Scan the records below for the line with "RFID2 pin MOSI: D11 -> A2" and the line with "RFID2 pin IRQ: D4 -> D10". Repeat those two lines and every line between them exactly, and nothing else.

____ Source records

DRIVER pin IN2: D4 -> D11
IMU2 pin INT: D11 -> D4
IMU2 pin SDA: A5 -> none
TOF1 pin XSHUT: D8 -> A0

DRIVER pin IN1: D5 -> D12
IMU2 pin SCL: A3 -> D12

________
____ Source records

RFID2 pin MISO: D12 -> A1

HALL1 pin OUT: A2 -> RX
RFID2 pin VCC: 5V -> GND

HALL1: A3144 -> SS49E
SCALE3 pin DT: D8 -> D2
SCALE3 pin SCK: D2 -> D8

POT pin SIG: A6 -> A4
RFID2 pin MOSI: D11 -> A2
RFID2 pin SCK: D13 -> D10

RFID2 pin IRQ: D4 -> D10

________
____ Source records

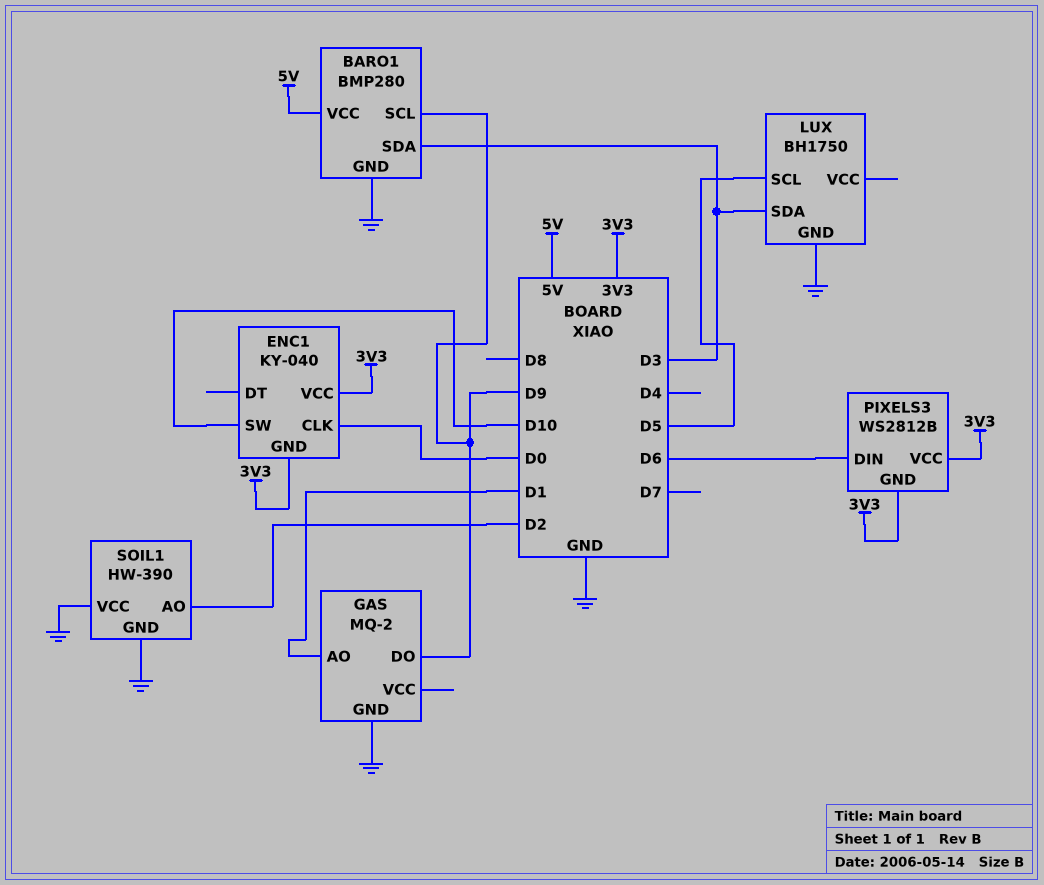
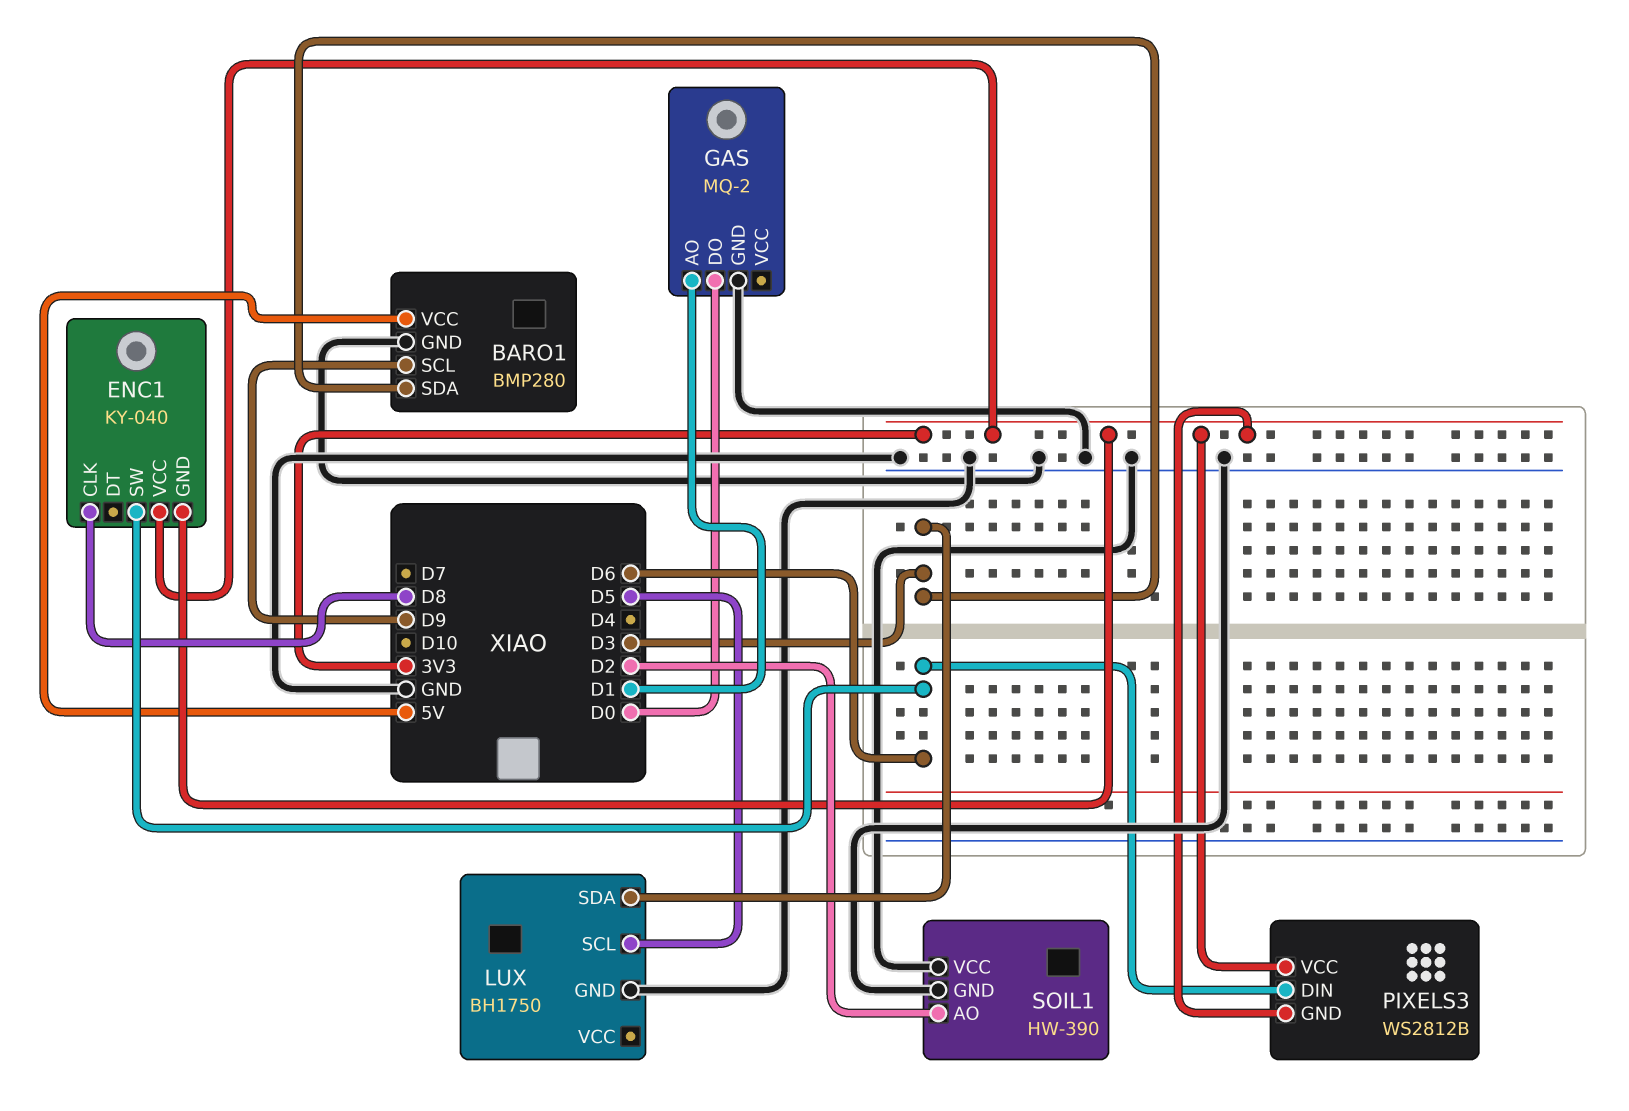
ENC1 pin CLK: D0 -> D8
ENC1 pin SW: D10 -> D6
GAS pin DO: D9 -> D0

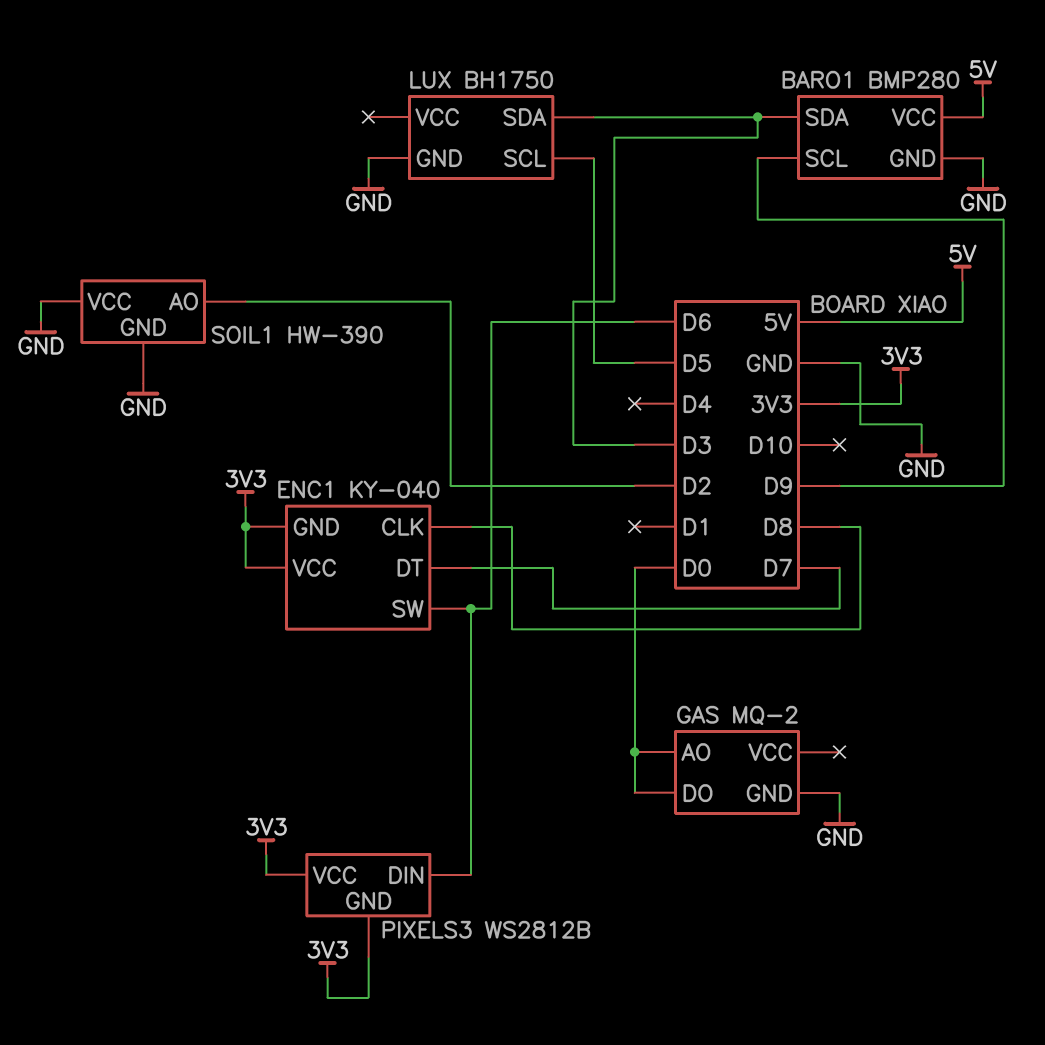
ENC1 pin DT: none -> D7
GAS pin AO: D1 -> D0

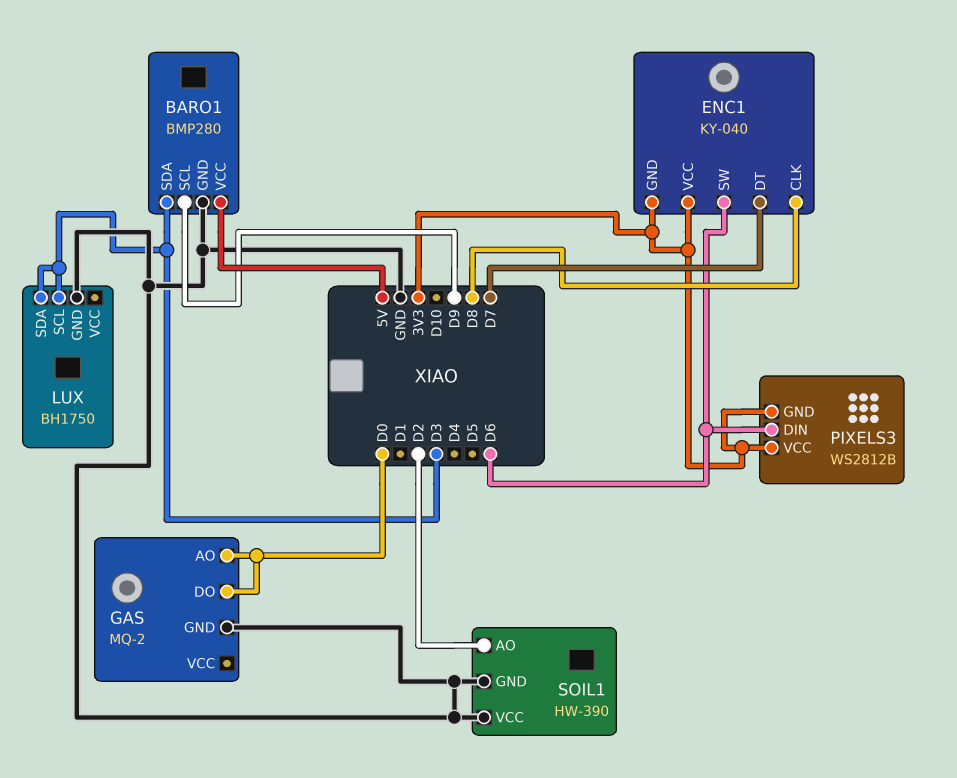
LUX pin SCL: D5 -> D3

________

**Exercise output:**
RFID2 pin MOSI: D11 -> A2
RFID2 pin SCK: D13 -> D10

RFID2 pin IRQ: D4 -> D10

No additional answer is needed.